(What the task requires) Search for the word "grey" in the entries. Each line that holds it should be copied.
====== Dataset records ======
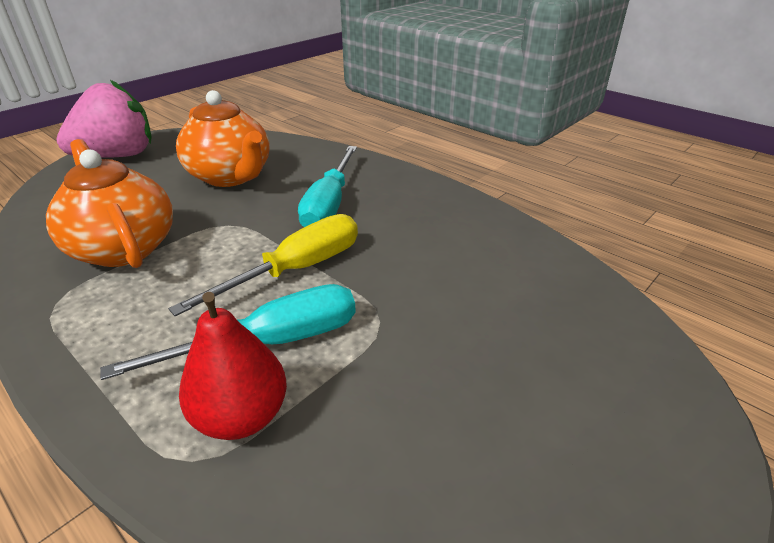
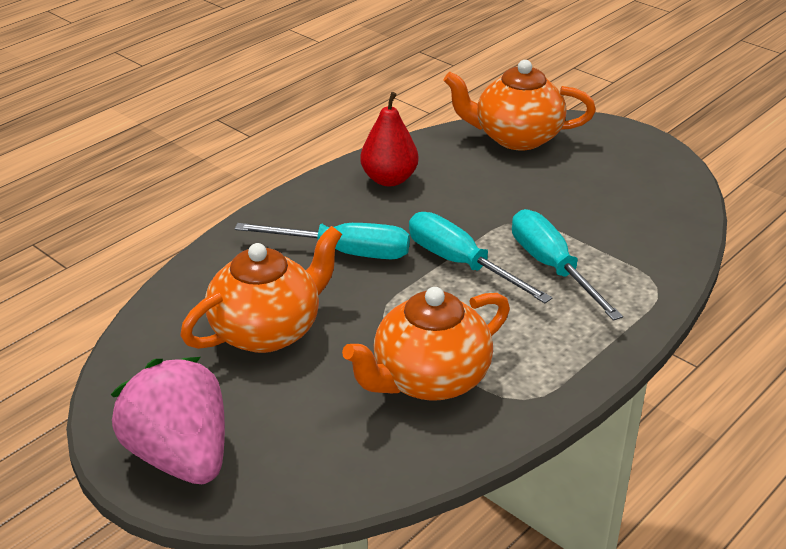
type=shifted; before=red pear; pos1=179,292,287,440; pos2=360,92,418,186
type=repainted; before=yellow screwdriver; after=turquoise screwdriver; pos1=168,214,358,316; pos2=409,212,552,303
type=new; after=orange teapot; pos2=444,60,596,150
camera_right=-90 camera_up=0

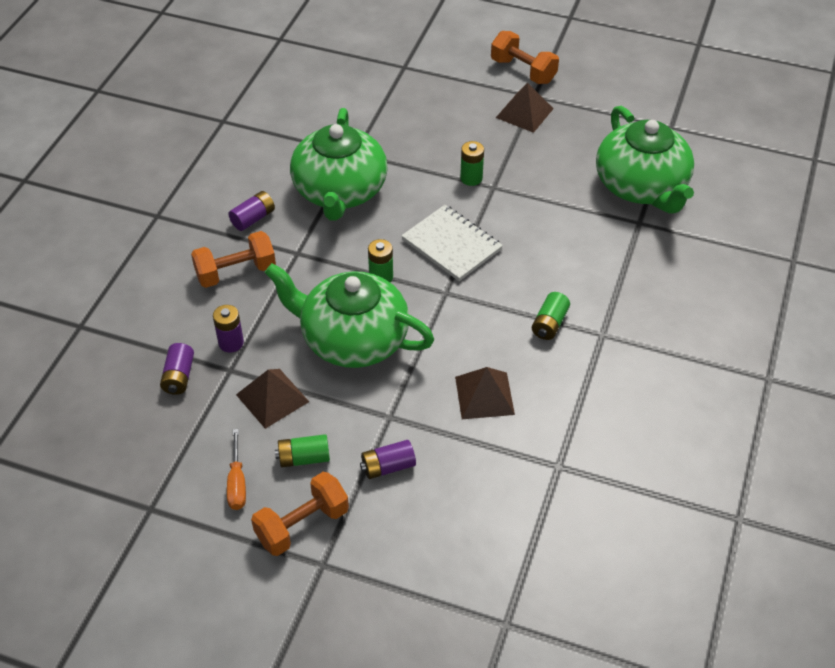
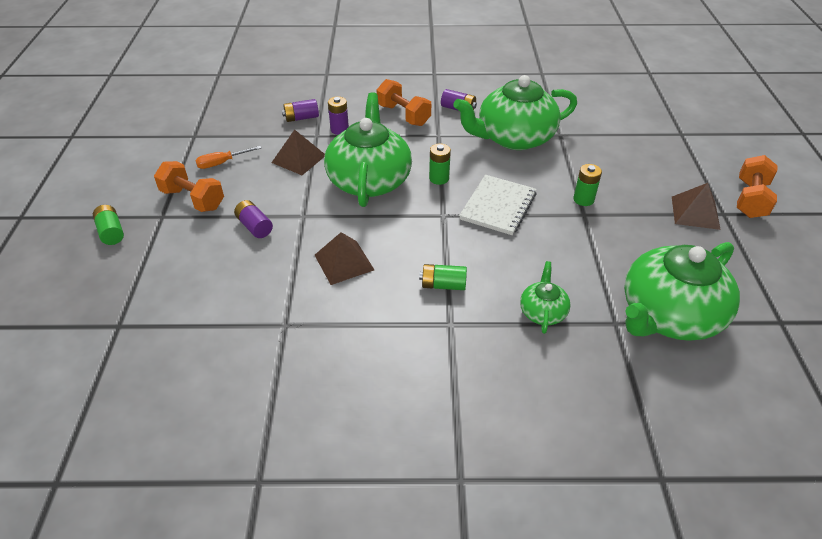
type=shifted; before=green battery; pos1=275,434,330,467; pos2=93,205,124,245
type=new; after=green teapot; pos2=520,261,571,334
camera_right=70 camera_up=-5

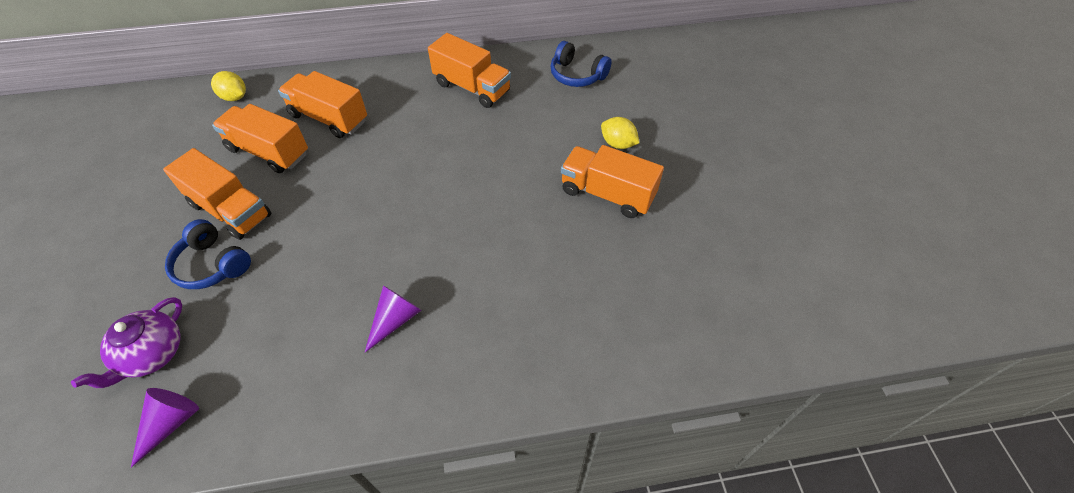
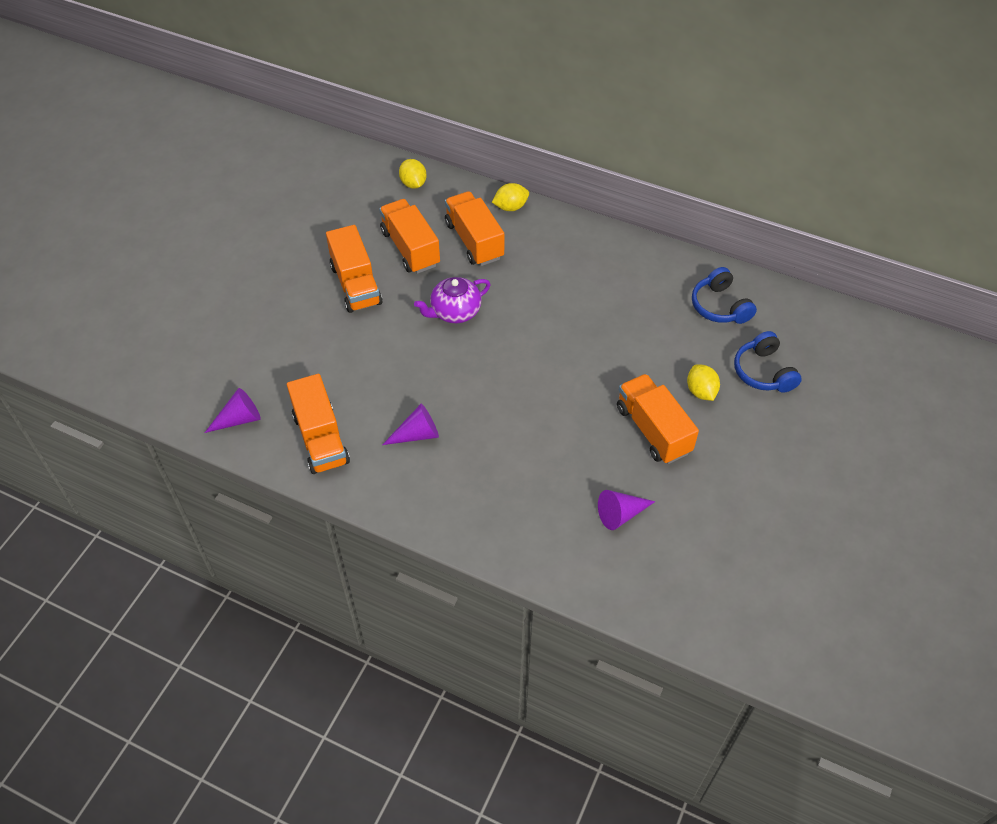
type=shifted; before=orange truck; pos1=428,33,511,108; pos2=287,374,350,474
type=shifted; before=purple teapot; pos1=71,297,182,388; pos2=414,277,491,323
type=new; after=yellow lemon; pos2=492,183,529,211
type=new; after=purple cone; pos2=598,490,655,530
type=shifted; before=blue headphones; pos1=165,219,251,289; pos2=734,331,802,393
camera_right=35 camera_up=0

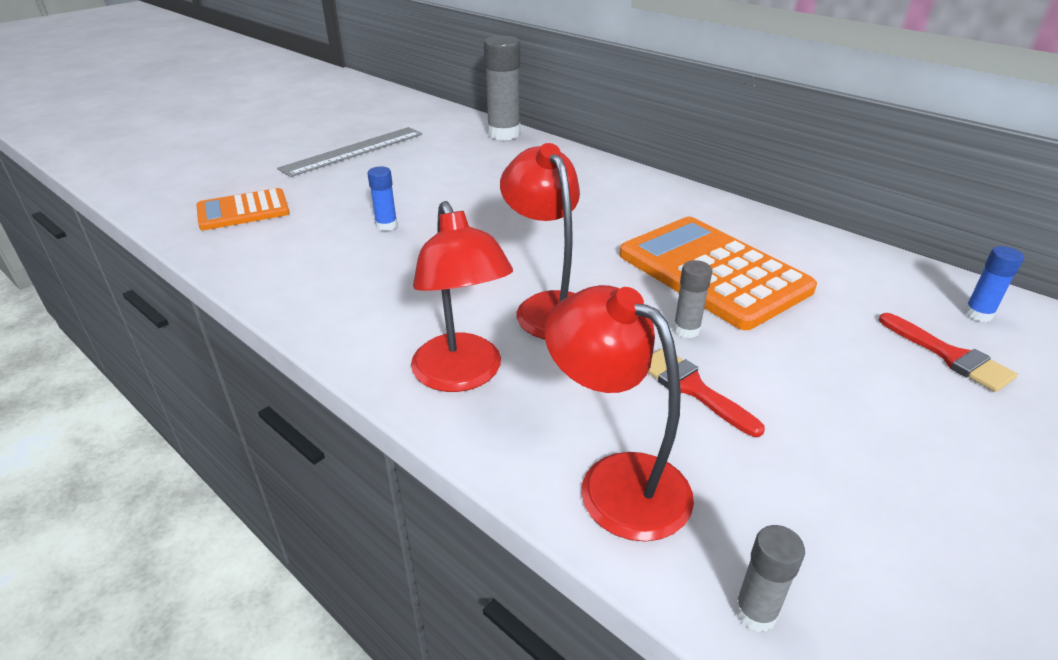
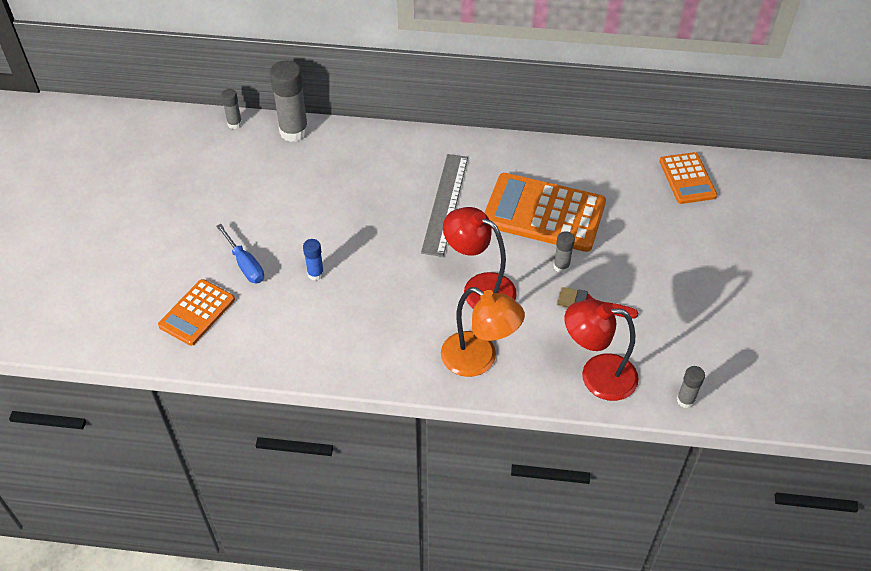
type=new; after=blue screwdriver; pos2=216,224,264,283
type=new; after=grey glue stick; pos2=221,89,242,129
type=shifted; before=grey ruler; pos1=277,127,422,177; pos2=421,154,468,257
type=repainted; before=red lamp; after=orange lamp; pos1=411,201,513,392; pos2=441,287,525,377
type=swapped; before=blue glue stick; after=orange calculator; pos1=964,246,1024,322; pos2=659,152,717,204
type=gone; before=red brush; pos1=879,313,1018,392
camera_right=-35 camera_up=15

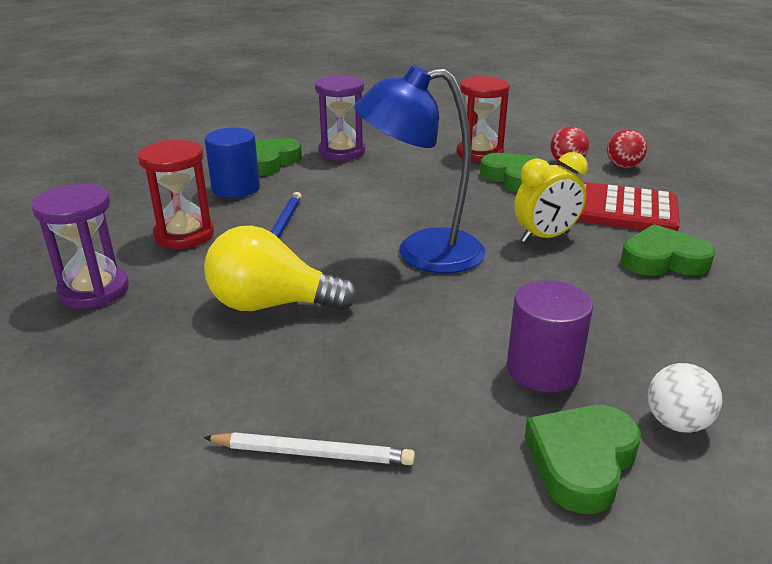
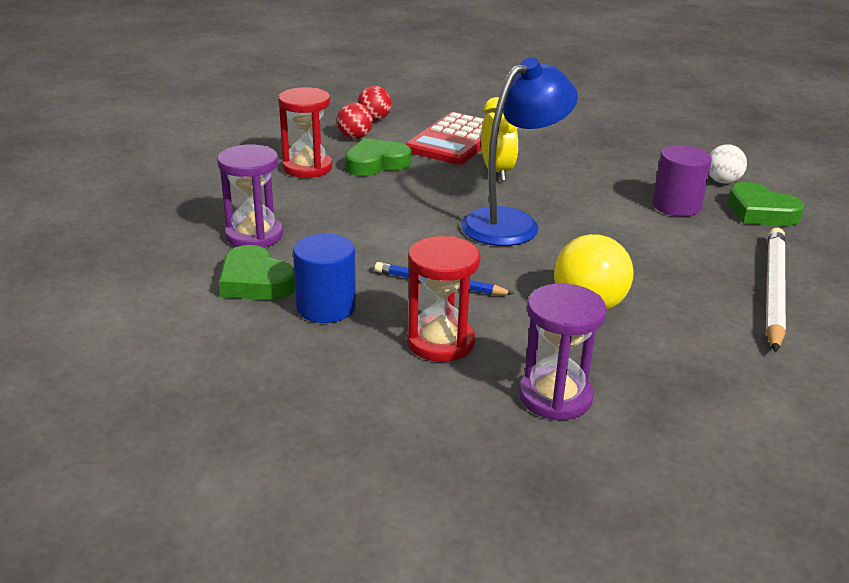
type=rotated; before=blue lamp; pos1=355,65,485,273; pos2=461,57,578,246; turn=-135
type=scaled; before=white pencil; pos1=203,432,415,465; pos2=766,228,786,353; scale=1.64
type=gone; before=green heart; pos1=621,224,716,276
camera_right=-80 camera_up=0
======
(Expected output)
type=new; after=grey glue stick; pos2=221,89,242,129
type=shifted; before=grey ruler; pos1=277,127,422,177; pos2=421,154,468,257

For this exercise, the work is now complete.